WORK INSTRUCTIONS ▸ Count the lines in the data below that contain the word "perspective". Reply with the number alone.

[Saved data entries]
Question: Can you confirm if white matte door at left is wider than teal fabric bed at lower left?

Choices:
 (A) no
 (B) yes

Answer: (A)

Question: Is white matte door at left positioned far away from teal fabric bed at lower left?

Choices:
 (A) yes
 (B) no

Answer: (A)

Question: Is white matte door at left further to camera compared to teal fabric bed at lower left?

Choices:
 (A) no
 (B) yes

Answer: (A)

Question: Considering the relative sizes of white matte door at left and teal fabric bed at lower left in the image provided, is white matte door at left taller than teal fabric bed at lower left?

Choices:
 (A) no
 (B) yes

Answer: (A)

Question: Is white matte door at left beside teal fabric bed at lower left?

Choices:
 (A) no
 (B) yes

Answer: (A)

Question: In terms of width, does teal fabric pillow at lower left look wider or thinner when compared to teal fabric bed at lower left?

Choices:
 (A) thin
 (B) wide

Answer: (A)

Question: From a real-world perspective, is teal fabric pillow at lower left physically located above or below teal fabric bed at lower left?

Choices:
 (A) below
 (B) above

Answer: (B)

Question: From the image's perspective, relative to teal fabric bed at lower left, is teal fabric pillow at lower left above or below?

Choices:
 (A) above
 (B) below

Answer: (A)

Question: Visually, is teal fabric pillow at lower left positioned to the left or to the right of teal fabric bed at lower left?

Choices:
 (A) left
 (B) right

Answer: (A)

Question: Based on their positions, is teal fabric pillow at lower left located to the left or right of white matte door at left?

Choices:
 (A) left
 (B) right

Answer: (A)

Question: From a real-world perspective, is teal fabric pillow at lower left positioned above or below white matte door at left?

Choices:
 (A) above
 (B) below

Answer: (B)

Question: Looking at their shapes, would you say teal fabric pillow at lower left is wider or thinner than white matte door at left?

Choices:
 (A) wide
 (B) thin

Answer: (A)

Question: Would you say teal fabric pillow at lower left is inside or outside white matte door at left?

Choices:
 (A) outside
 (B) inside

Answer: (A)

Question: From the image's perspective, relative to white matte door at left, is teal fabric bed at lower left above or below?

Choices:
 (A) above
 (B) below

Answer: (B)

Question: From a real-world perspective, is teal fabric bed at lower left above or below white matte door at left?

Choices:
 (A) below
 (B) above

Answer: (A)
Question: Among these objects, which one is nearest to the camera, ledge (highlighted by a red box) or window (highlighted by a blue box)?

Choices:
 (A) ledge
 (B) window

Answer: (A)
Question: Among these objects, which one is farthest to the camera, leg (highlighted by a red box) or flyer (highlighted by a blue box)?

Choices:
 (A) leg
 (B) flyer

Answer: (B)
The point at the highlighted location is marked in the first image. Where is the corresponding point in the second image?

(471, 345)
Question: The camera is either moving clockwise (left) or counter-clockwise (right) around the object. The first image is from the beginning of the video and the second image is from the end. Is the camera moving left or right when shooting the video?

RESPONSE TO THE EXERCISE ▸ 5